(Modification records)
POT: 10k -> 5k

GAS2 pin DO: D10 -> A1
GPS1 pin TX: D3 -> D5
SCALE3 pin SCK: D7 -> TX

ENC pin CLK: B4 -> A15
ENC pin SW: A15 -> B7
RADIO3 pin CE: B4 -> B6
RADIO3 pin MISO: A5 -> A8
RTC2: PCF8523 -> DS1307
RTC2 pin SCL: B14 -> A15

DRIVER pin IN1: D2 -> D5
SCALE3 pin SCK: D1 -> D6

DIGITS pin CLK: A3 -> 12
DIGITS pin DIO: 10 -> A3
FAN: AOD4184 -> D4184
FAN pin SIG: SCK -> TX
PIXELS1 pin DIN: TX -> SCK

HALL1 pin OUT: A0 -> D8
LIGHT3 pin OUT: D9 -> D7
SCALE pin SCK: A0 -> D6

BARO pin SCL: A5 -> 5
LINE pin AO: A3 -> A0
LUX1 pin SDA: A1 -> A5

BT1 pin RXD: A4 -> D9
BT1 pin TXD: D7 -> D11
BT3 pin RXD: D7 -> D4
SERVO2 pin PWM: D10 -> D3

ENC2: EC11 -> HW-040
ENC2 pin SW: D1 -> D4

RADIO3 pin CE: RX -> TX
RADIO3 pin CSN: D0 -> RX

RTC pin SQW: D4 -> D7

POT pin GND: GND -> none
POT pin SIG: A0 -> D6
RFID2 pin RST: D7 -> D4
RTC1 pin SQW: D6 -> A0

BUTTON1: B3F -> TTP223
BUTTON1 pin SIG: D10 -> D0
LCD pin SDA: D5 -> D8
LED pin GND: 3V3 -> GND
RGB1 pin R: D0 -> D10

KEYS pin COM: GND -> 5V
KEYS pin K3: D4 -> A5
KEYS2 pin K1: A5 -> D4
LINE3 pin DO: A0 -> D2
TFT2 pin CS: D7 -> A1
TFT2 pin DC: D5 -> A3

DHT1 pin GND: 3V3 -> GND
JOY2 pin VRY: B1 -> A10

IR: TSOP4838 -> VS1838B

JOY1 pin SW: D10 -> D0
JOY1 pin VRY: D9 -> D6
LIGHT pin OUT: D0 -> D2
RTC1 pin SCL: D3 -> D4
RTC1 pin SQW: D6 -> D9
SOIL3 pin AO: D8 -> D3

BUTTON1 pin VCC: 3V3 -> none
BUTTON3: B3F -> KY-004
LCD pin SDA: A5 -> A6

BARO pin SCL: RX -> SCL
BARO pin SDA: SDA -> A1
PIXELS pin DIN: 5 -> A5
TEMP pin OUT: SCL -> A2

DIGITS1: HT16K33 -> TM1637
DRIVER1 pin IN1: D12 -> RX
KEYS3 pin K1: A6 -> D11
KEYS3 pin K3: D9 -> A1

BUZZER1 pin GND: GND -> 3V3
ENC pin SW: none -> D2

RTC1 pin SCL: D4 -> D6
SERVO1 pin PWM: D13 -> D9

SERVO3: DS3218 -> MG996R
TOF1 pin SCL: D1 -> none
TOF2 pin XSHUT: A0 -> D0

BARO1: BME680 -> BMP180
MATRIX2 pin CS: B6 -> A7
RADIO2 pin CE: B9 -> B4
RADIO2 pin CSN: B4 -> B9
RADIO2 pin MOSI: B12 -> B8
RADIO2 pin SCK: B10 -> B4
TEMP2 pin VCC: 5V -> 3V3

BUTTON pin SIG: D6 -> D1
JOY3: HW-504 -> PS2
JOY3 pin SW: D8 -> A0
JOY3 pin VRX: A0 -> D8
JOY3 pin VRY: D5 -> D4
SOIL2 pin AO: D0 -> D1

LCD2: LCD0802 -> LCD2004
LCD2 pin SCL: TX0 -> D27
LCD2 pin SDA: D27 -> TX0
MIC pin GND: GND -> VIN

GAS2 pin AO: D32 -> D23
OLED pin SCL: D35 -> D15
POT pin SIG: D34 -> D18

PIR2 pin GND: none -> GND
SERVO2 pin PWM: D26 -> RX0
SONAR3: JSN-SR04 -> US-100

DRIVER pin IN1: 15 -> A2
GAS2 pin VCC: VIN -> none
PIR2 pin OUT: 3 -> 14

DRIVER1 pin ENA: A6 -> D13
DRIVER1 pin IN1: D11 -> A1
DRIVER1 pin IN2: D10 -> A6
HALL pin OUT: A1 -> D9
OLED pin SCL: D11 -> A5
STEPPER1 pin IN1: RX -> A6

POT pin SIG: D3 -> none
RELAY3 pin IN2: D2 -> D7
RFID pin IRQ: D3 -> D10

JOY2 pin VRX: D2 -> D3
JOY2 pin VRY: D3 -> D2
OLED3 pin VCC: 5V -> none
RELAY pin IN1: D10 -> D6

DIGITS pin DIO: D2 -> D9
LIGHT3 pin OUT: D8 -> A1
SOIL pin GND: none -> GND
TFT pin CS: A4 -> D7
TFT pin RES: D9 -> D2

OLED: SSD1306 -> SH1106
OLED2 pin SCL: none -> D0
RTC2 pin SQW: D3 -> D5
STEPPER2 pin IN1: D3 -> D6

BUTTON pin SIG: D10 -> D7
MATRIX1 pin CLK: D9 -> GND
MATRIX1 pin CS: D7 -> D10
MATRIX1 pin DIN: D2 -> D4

**WORK REQUEST**
Would you mind giving all the records again exactly?

**WRITTEN RESPONSE**
POT: 10k -> 5k

GAS2 pin DO: D10 -> A1
GPS1 pin TX: D3 -> D5
SCALE3 pin SCK: D7 -> TX

ENC pin CLK: B4 -> A15
ENC pin SW: A15 -> B7
RADIO3 pin CE: B4 -> B6
RADIO3 pin MISO: A5 -> A8
RTC2: PCF8523 -> DS1307
RTC2 pin SCL: B14 -> A15

DRIVER pin IN1: D2 -> D5
SCALE3 pin SCK: D1 -> D6

DIGITS pin CLK: A3 -> 12
DIGITS pin DIO: 10 -> A3
FAN: AOD4184 -> D4184
FAN pin SIG: SCK -> TX
PIXELS1 pin DIN: TX -> SCK

HALL1 pin OUT: A0 -> D8
LIGHT3 pin OUT: D9 -> D7
SCALE pin SCK: A0 -> D6

BARO pin SCL: A5 -> 5
LINE pin AO: A3 -> A0
LUX1 pin SDA: A1 -> A5

BT1 pin RXD: A4 -> D9
BT1 pin TXD: D7 -> D11
BT3 pin RXD: D7 -> D4
SERVO2 pin PWM: D10 -> D3

ENC2: EC11 -> HW-040
ENC2 pin SW: D1 -> D4

RADIO3 pin CE: RX -> TX
RADIO3 pin CSN: D0 -> RX

RTC pin SQW: D4 -> D7

POT pin GND: GND -> none
POT pin SIG: A0 -> D6
RFID2 pin RST: D7 -> D4
RTC1 pin SQW: D6 -> A0

BUTTON1: B3F -> TTP223
BUTTON1 pin SIG: D10 -> D0
LCD pin SDA: D5 -> D8
LED pin GND: 3V3 -> GND
RGB1 pin R: D0 -> D10

KEYS pin COM: GND -> 5V
KEYS pin K3: D4 -> A5
KEYS2 pin K1: A5 -> D4
LINE3 pin DO: A0 -> D2
TFT2 pin CS: D7 -> A1
TFT2 pin DC: D5 -> A3

DHT1 pin GND: 3V3 -> GND
JOY2 pin VRY: B1 -> A10

IR: TSOP4838 -> VS1838B

JOY1 pin SW: D10 -> D0
JOY1 pin VRY: D9 -> D6
LIGHT pin OUT: D0 -> D2
RTC1 pin SCL: D3 -> D4
RTC1 pin SQW: D6 -> D9
SOIL3 pin AO: D8 -> D3

BUTTON1 pin VCC: 3V3 -> none
BUTTON3: B3F -> KY-004
LCD pin SDA: A5 -> A6

BARO pin SCL: RX -> SCL
BARO pin SDA: SDA -> A1
PIXELS pin DIN: 5 -> A5
TEMP pin OUT: SCL -> A2

DIGITS1: HT16K33 -> TM1637
DRIVER1 pin IN1: D12 -> RX
KEYS3 pin K1: A6 -> D11
KEYS3 pin K3: D9 -> A1

BUZZER1 pin GND: GND -> 3V3
ENC pin SW: none -> D2

RTC1 pin SCL: D4 -> D6
SERVO1 pin PWM: D13 -> D9

SERVO3: DS3218 -> MG996R
TOF1 pin SCL: D1 -> none
TOF2 pin XSHUT: A0 -> D0

BARO1: BME680 -> BMP180
MATRIX2 pin CS: B6 -> A7
RADIO2 pin CE: B9 -> B4
RADIO2 pin CSN: B4 -> B9
RADIO2 pin MOSI: B12 -> B8
RADIO2 pin SCK: B10 -> B4
TEMP2 pin VCC: 5V -> 3V3

BUTTON pin SIG: D6 -> D1
JOY3: HW-504 -> PS2
JOY3 pin SW: D8 -> A0
JOY3 pin VRX: A0 -> D8
JOY3 pin VRY: D5 -> D4
SOIL2 pin AO: D0 -> D1

LCD2: LCD0802 -> LCD2004
LCD2 pin SCL: TX0 -> D27
LCD2 pin SDA: D27 -> TX0
MIC pin GND: GND -> VIN

GAS2 pin AO: D32 -> D23
OLED pin SCL: D35 -> D15
POT pin SIG: D34 -> D18

PIR2 pin GND: none -> GND
SERVO2 pin PWM: D26 -> RX0
SONAR3: JSN-SR04 -> US-100

DRIVER pin IN1: 15 -> A2
GAS2 pin VCC: VIN -> none
PIR2 pin OUT: 3 -> 14

DRIVER1 pin ENA: A6 -> D13
DRIVER1 pin IN1: D11 -> A1
DRIVER1 pin IN2: D10 -> A6
HALL pin OUT: A1 -> D9
OLED pin SCL: D11 -> A5
STEPPER1 pin IN1: RX -> A6

POT pin SIG: D3 -> none
RELAY3 pin IN2: D2 -> D7
RFID pin IRQ: D3 -> D10

JOY2 pin VRX: D2 -> D3
JOY2 pin VRY: D3 -> D2
OLED3 pin VCC: 5V -> none
RELAY pin IN1: D10 -> D6

DIGITS pin DIO: D2 -> D9
LIGHT3 pin OUT: D8 -> A1
SOIL pin GND: none -> GND
TFT pin CS: A4 -> D7
TFT pin RES: D9 -> D2

OLED: SSD1306 -> SH1106
OLED2 pin SCL: none -> D0
RTC2 pin SQW: D3 -> D5
STEPPER2 pin IN1: D3 -> D6

BUTTON pin SIG: D10 -> D7
MATRIX1 pin CLK: D9 -> GND
MATRIX1 pin CS: D7 -> D10
MATRIX1 pin DIN: D2 -> D4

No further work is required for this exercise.